TASK BRIEF –
Read through the records. Copy each line that has the word "image".

DATA FOR THE TASK –
....

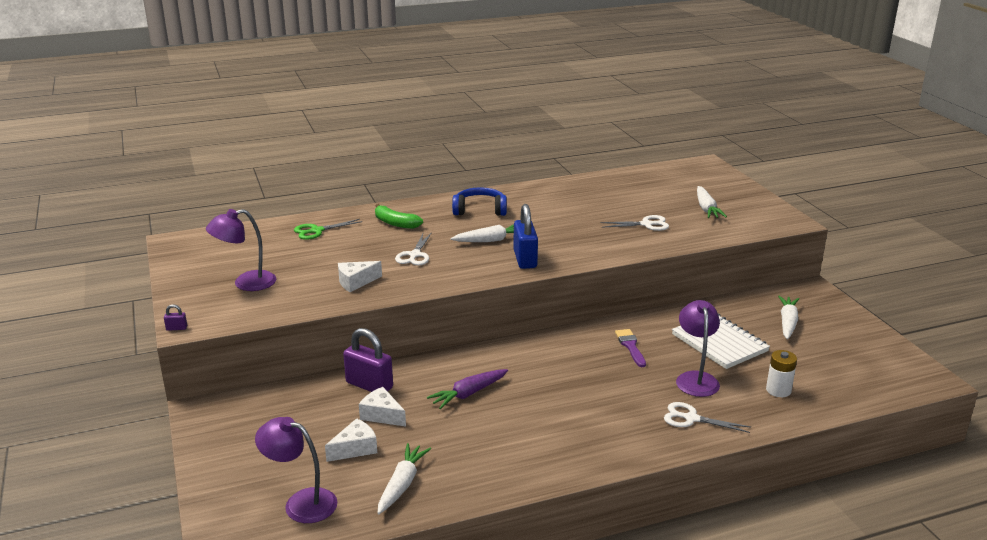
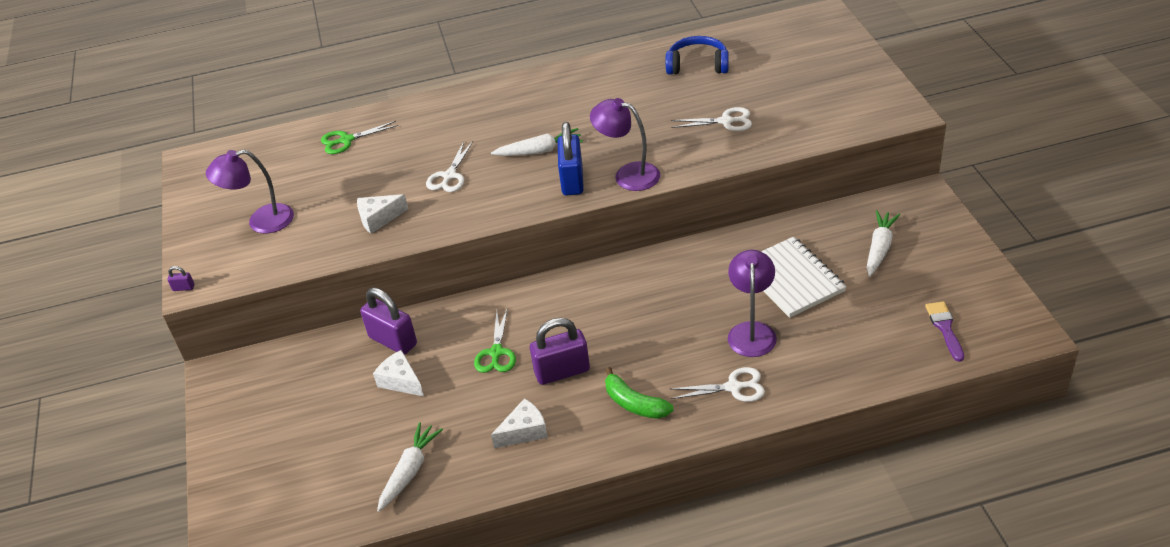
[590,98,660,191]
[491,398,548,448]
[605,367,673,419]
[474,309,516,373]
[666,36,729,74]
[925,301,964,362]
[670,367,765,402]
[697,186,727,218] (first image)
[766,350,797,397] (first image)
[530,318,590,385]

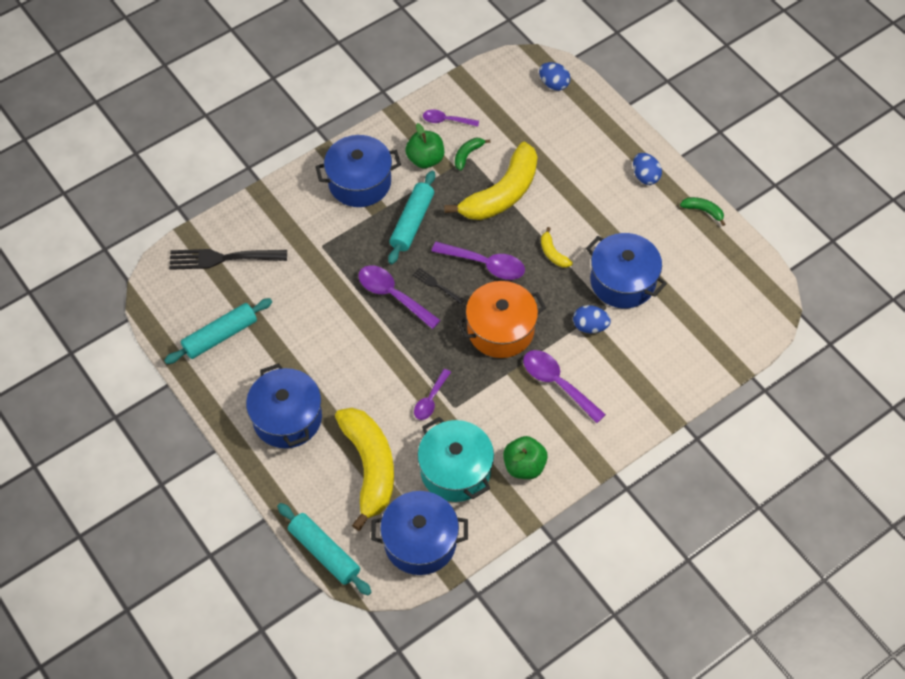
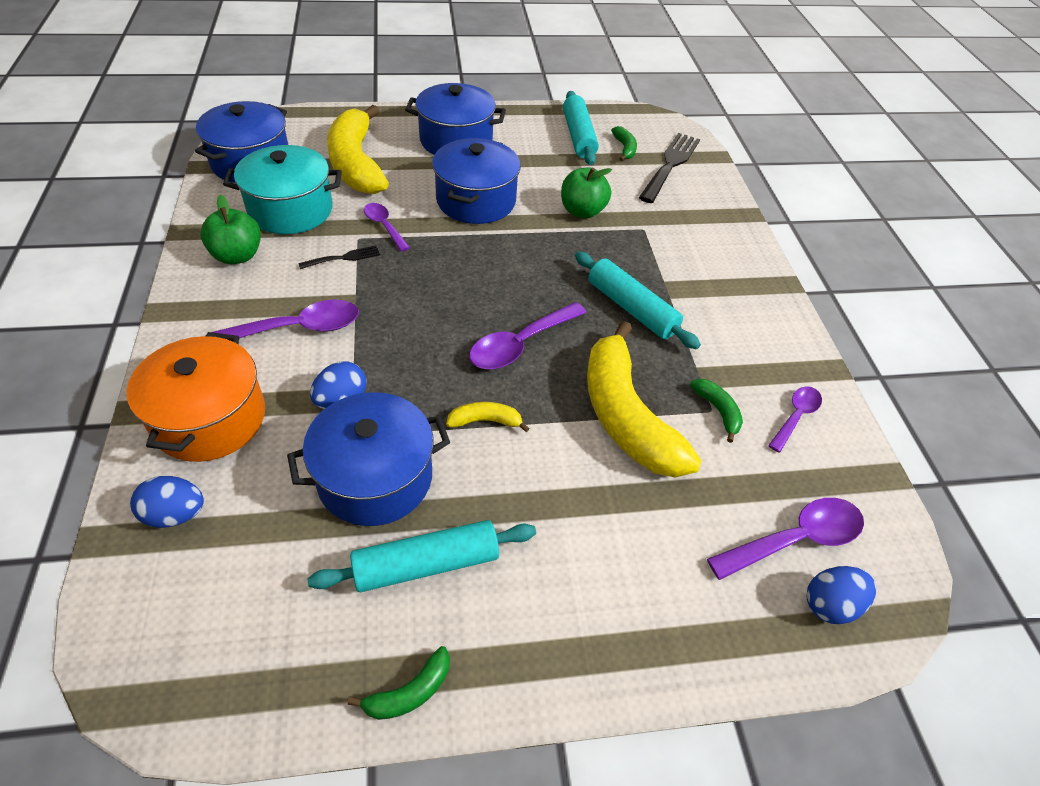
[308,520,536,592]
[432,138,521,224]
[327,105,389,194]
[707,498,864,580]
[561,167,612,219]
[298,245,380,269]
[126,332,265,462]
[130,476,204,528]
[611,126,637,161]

....

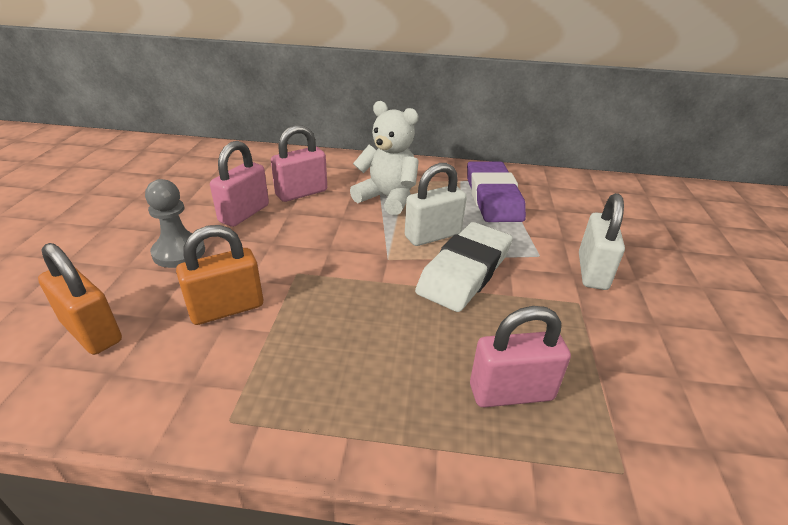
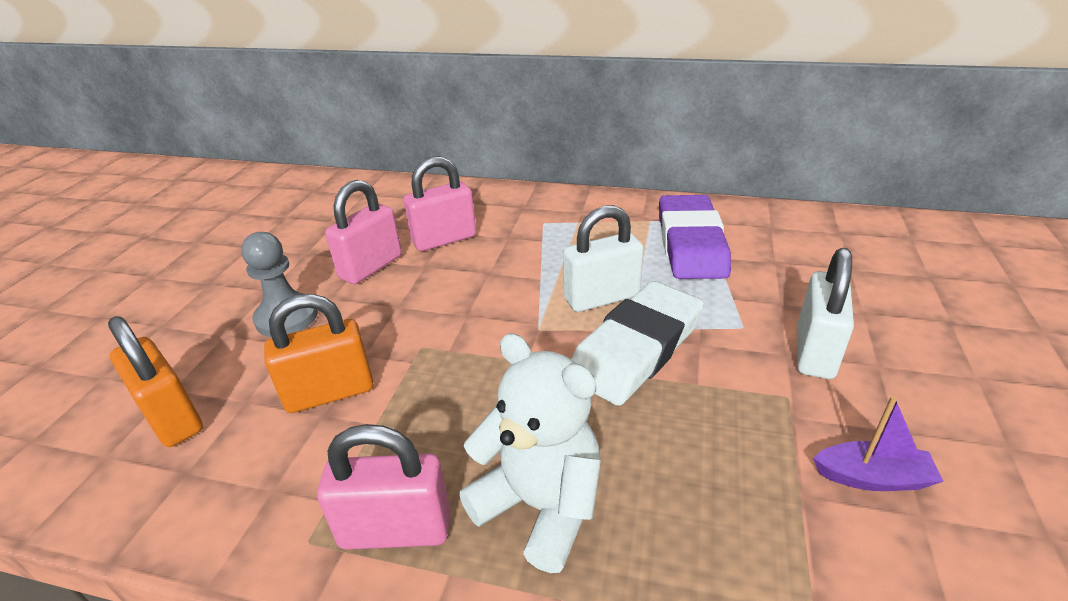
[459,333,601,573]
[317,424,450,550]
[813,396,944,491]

....

RESPONSE –
[697,186,727,218] (first image)
[766,350,797,397] (first image)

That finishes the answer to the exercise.